Work instructions: Every entry below has to appear again in your reply, word for word, but no picture may.

Stored data
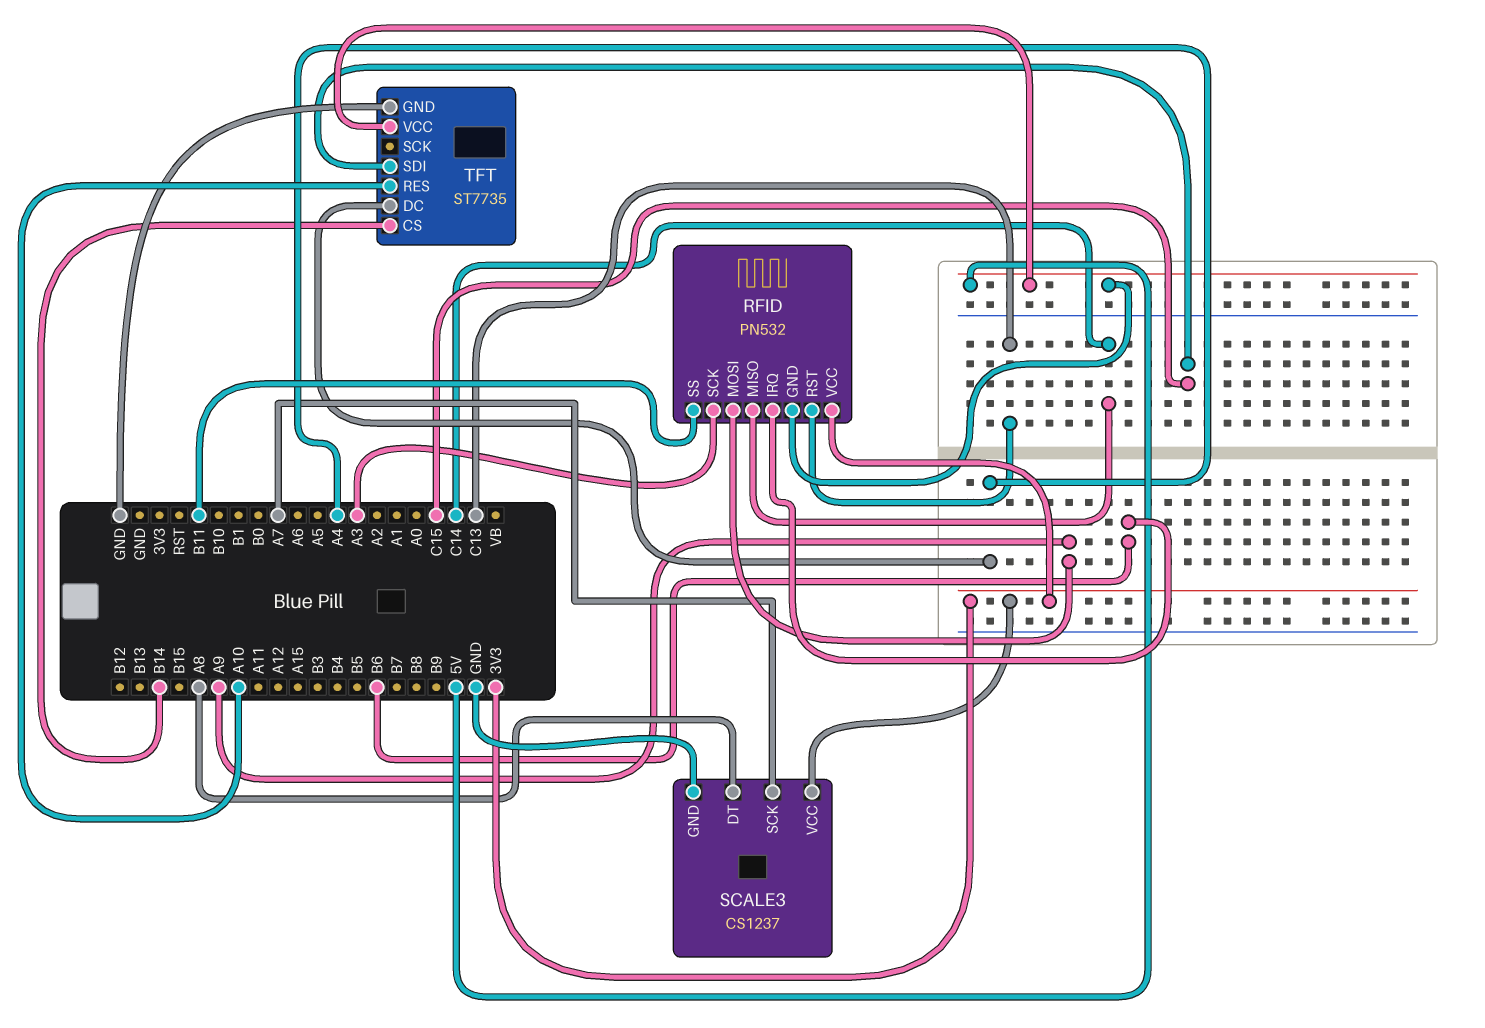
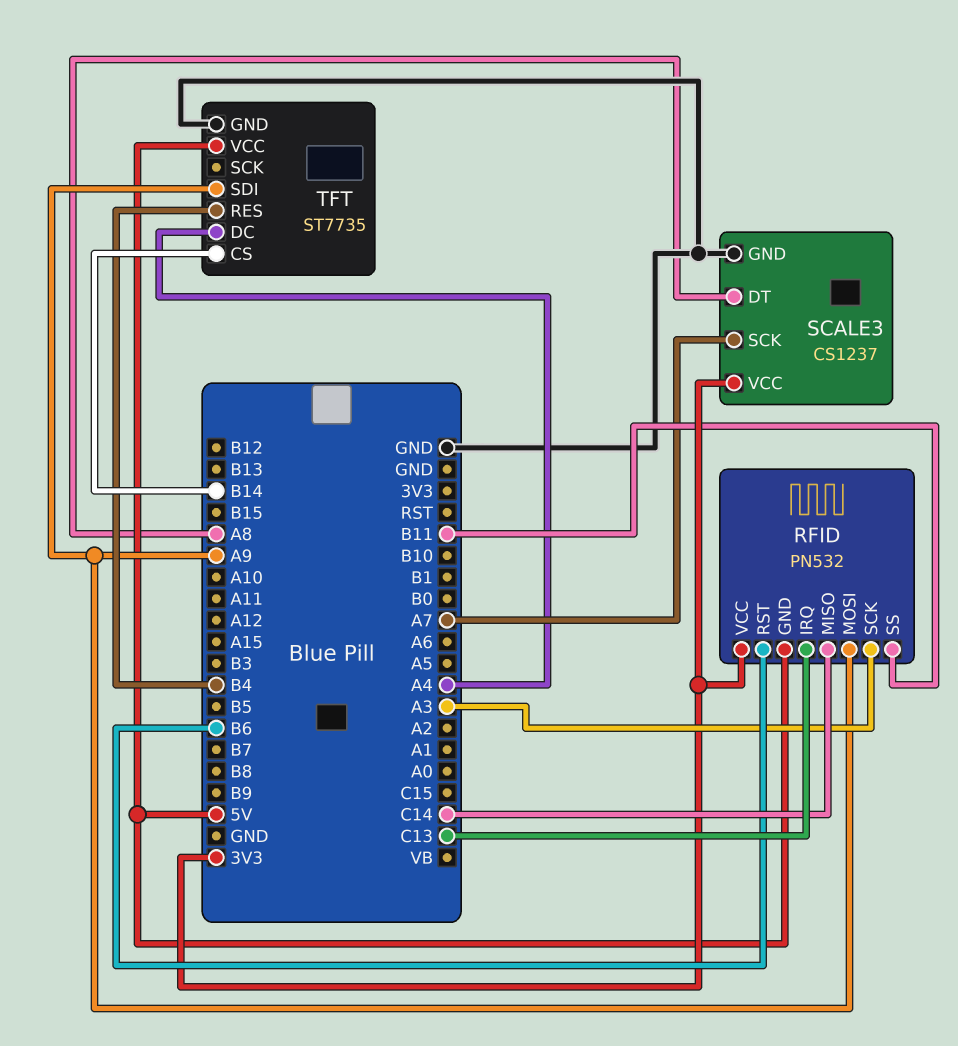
RFID pin IRQ: B6 -> C13
RFID pin RST: C13 -> B6
TFT pin RES: A10 -> B4
TFT pin SDI: C15 -> A9

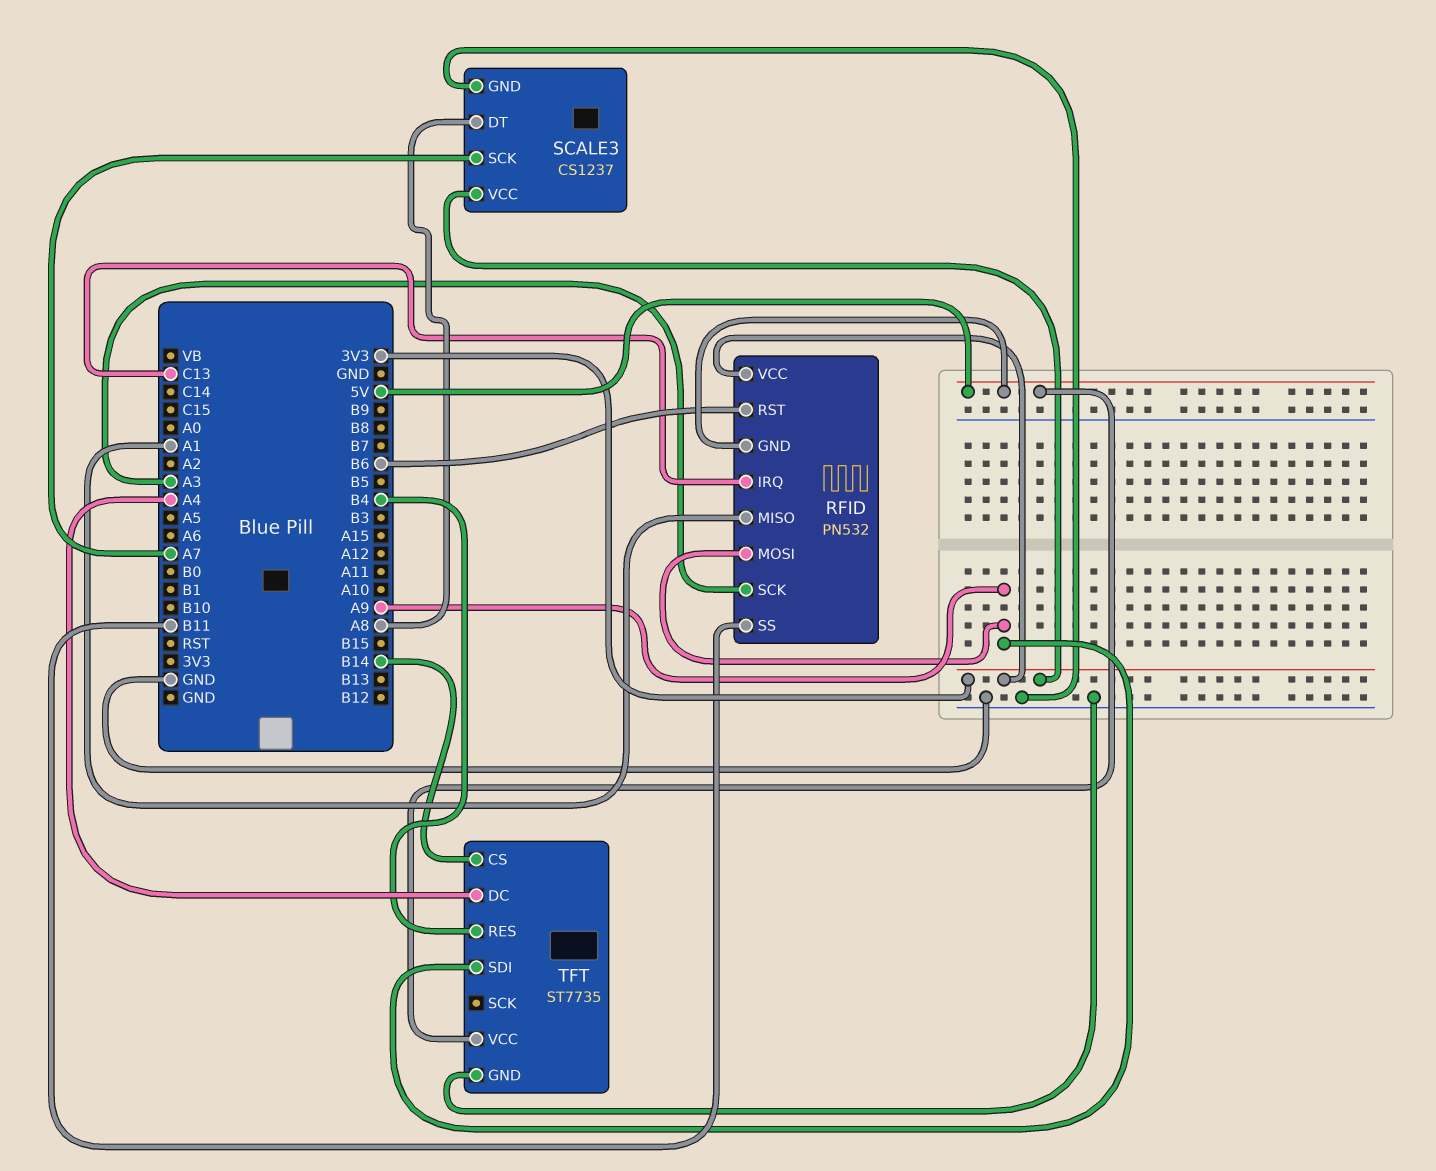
RFID pin MISO: C14 -> A1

Answer for this exercise:
RFID pin IRQ: B6 -> C13
RFID pin RST: C13 -> B6
TFT pin RES: A10 -> B4
TFT pin SDI: C15 -> A9

RFID pin MISO: C14 -> A1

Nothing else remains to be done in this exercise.